> **DATA**:

<<<<

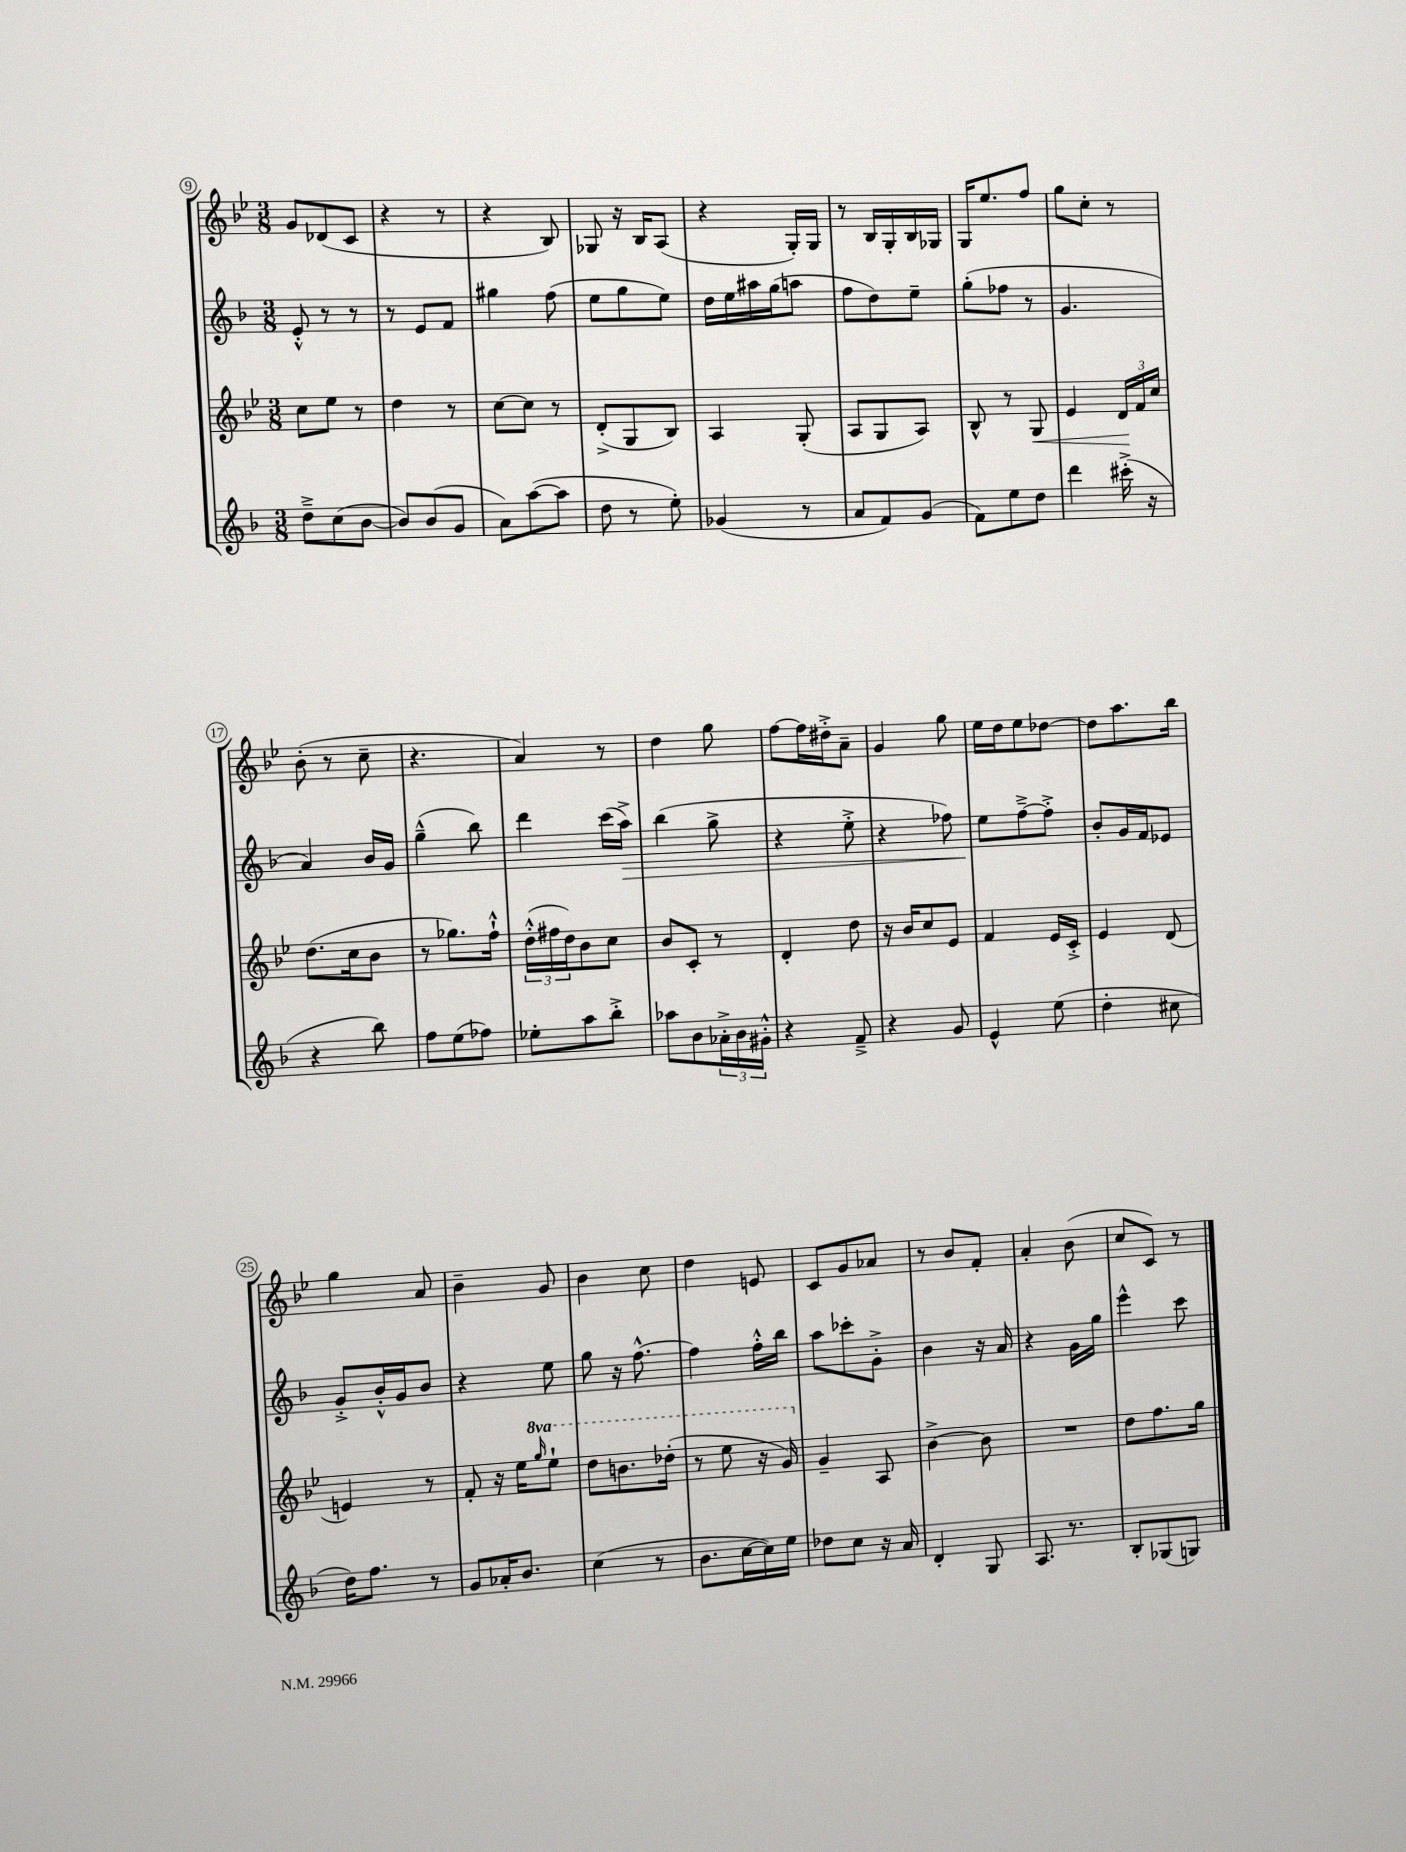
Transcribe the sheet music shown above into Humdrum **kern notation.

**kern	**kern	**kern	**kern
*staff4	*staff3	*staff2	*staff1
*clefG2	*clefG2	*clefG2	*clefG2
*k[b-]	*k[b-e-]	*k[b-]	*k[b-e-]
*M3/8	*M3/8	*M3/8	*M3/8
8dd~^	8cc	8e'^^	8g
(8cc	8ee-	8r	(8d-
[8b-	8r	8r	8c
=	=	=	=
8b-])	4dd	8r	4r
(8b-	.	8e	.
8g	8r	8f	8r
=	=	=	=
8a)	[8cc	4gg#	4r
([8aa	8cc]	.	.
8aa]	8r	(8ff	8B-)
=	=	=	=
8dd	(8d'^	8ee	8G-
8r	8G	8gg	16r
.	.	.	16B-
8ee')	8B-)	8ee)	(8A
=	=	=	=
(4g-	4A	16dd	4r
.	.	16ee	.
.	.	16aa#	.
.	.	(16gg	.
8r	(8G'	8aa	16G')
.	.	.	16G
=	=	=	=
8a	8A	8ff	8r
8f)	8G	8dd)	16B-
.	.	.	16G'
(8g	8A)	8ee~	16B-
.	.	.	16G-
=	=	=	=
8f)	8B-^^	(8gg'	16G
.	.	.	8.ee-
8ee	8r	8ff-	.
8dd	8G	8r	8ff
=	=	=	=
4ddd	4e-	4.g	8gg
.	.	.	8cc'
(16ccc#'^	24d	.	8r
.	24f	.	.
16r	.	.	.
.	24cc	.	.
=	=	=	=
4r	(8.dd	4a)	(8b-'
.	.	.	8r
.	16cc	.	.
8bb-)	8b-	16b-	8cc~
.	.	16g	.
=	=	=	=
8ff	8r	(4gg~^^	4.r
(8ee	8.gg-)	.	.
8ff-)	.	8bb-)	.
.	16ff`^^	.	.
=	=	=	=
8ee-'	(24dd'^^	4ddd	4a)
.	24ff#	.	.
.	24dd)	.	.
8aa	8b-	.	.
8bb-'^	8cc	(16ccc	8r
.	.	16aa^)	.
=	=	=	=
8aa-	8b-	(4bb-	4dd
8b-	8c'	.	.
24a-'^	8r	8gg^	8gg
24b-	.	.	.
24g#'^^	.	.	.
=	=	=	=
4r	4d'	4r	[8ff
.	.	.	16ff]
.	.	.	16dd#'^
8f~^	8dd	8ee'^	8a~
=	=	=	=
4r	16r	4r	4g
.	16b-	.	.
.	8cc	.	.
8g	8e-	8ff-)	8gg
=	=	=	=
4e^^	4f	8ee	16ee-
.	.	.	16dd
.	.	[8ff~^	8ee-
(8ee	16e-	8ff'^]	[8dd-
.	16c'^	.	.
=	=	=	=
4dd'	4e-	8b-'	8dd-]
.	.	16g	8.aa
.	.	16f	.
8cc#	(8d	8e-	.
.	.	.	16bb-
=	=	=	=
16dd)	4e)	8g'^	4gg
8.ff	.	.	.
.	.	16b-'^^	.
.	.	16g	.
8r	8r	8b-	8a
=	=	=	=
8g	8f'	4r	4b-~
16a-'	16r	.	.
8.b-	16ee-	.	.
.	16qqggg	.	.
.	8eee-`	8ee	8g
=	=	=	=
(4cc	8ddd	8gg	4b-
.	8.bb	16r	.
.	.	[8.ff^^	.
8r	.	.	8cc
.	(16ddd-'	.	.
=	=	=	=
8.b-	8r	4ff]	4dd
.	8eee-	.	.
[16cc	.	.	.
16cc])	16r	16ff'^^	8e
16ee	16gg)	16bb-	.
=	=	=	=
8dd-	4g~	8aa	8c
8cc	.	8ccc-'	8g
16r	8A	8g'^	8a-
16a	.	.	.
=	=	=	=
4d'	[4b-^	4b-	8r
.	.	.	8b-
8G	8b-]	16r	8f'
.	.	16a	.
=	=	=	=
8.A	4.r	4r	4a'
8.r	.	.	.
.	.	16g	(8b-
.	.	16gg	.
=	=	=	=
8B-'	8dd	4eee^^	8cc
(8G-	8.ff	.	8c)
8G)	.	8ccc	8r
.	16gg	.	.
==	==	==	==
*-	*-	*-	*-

>>>>
<<<<

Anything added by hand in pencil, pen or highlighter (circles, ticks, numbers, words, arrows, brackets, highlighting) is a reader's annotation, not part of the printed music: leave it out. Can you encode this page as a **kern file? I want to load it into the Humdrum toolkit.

>>>>

> **THE EXERCISE**: Find each line in the listing that contains the string "Humdrum" and copy those lines out. Treat case as significant.

> **SOLUTION FOR THIS EXERCISE**:
Transcribe the sheet music shown above into Humdrum **kern notation.
Anything added by hand in pencil, pen or highlighter (circles, ticks, numbers, words, arrows, brackets, highlighting) is a reader's annotation, not part of the printed music: leave it out. Can you encode this page as a **kern file? I want to load it into the Humdrum toolkit.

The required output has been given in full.